* Assignment *
Exact copy, no pictures: return all the data below as written.

BEGIN Given records

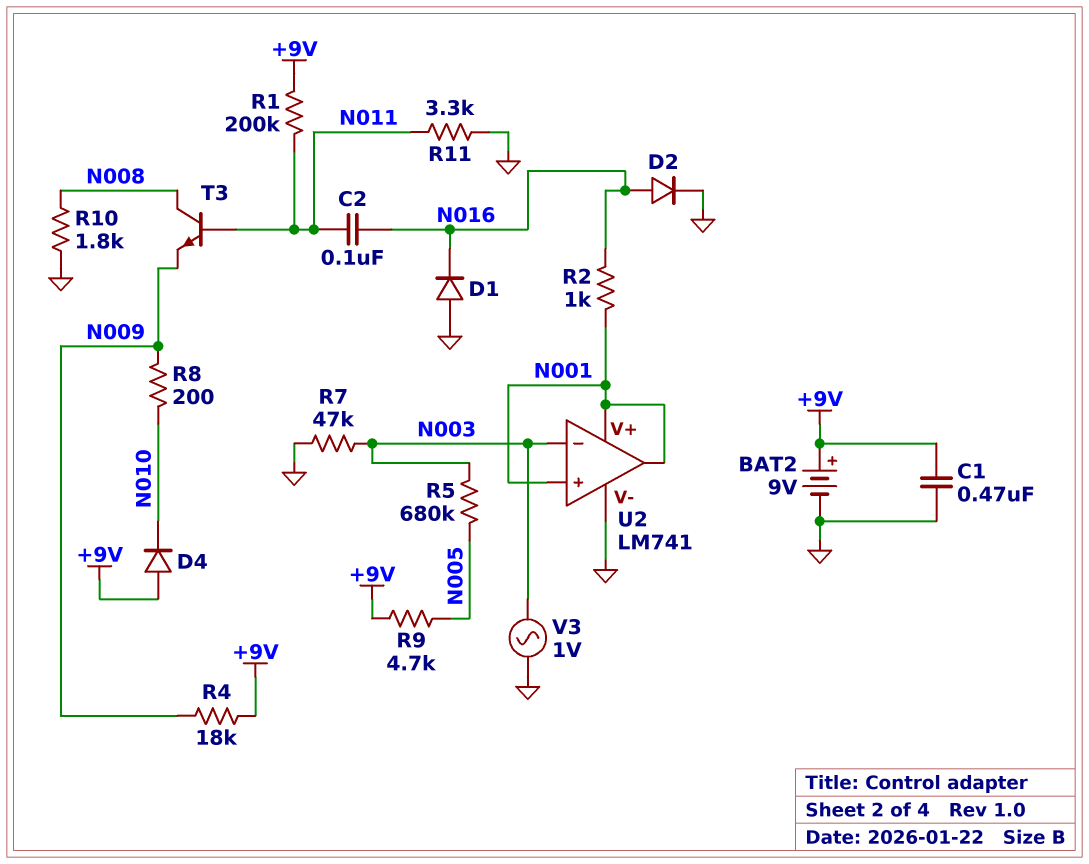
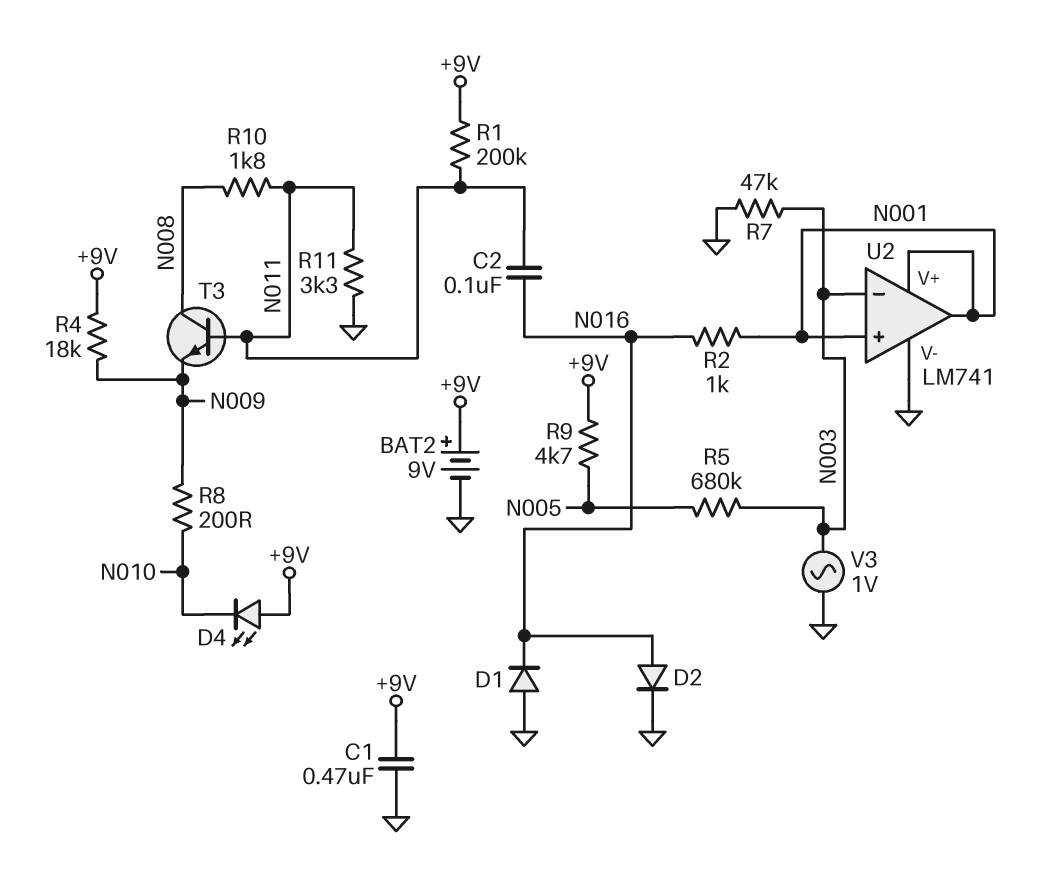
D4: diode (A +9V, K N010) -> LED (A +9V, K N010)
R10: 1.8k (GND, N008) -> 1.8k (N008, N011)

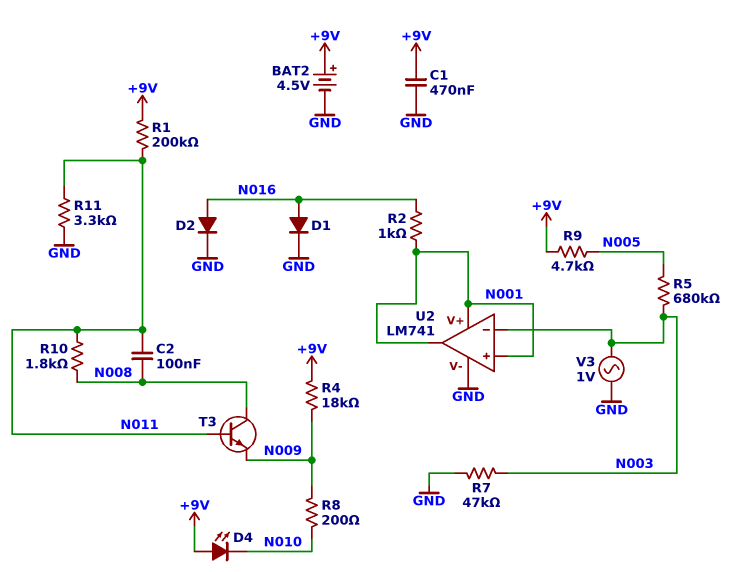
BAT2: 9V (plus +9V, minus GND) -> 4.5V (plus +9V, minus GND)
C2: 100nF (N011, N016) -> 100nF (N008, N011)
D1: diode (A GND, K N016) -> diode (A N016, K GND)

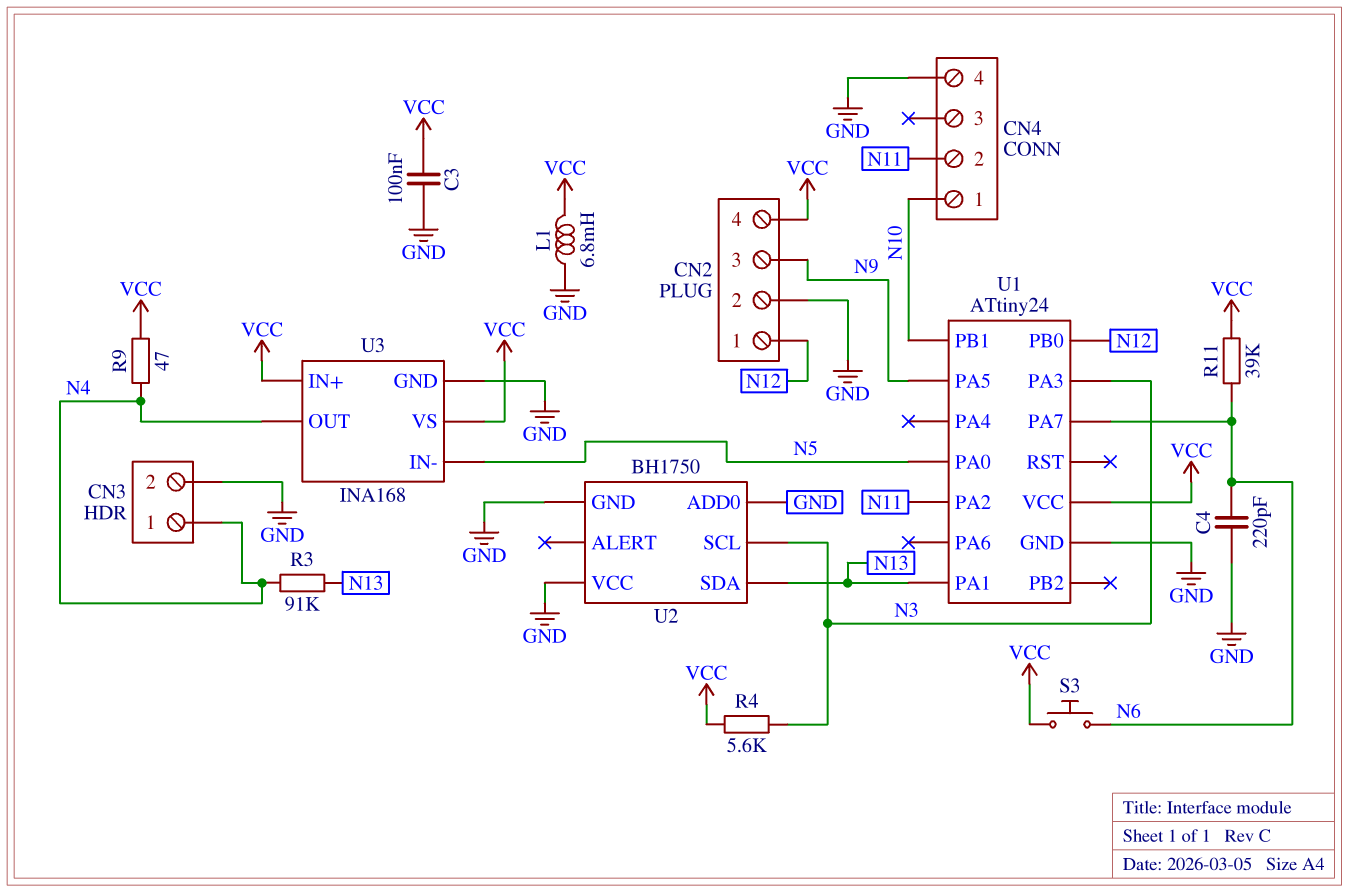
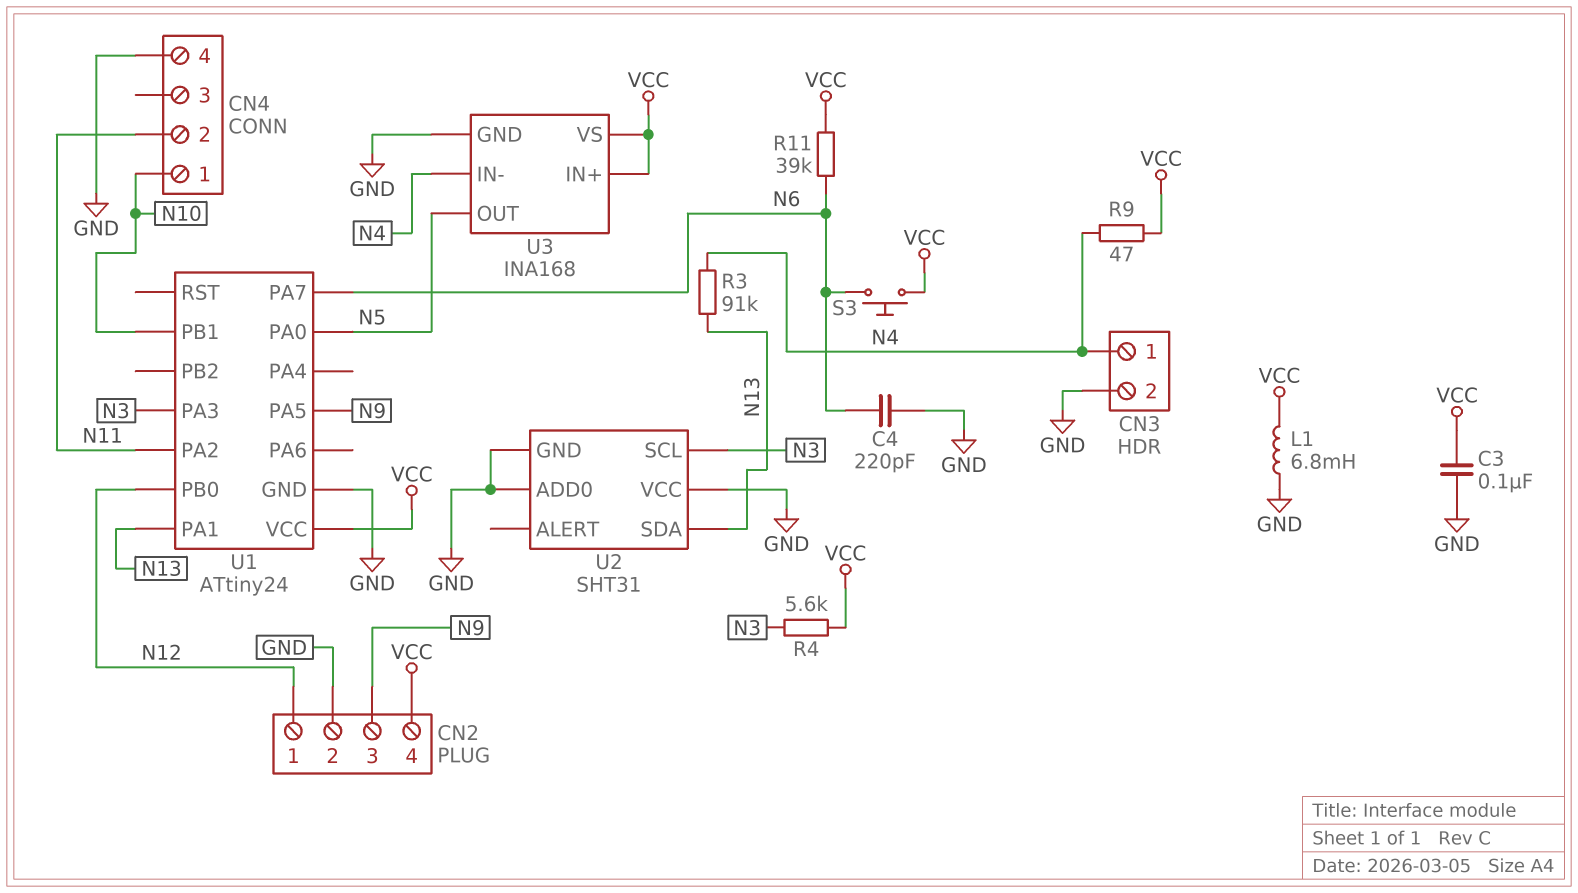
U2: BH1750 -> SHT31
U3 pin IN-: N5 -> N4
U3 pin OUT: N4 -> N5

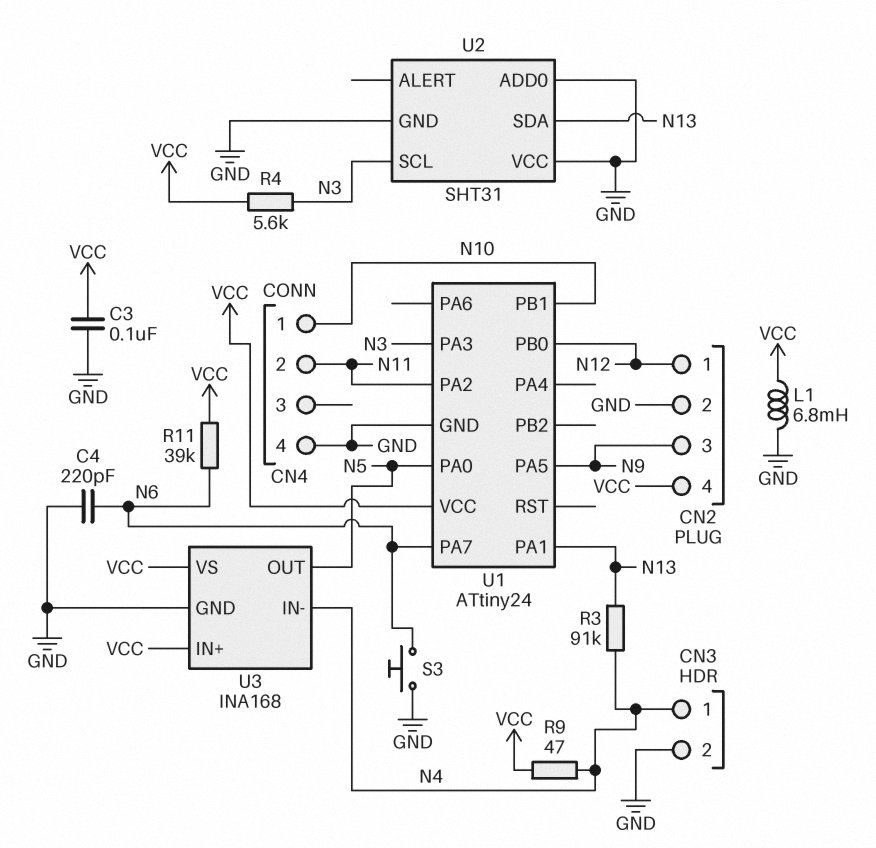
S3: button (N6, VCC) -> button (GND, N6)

END Given records

* Problem solution *
D4: diode (A +9V, K N010) -> LED (A +9V, K N010)
R10: 1.8k (GND, N008) -> 1.8k (N008, N011)

BAT2: 9V (plus +9V, minus GND) -> 4.5V (plus +9V, minus GND)
C2: 100nF (N011, N016) -> 100nF (N008, N011)
D1: diode (A GND, K N016) -> diode (A N016, K GND)

U2: BH1750 -> SHT31
U3 pin IN-: N5 -> N4
U3 pin OUT: N4 -> N5

S3: button (N6, VCC) -> button (GND, N6)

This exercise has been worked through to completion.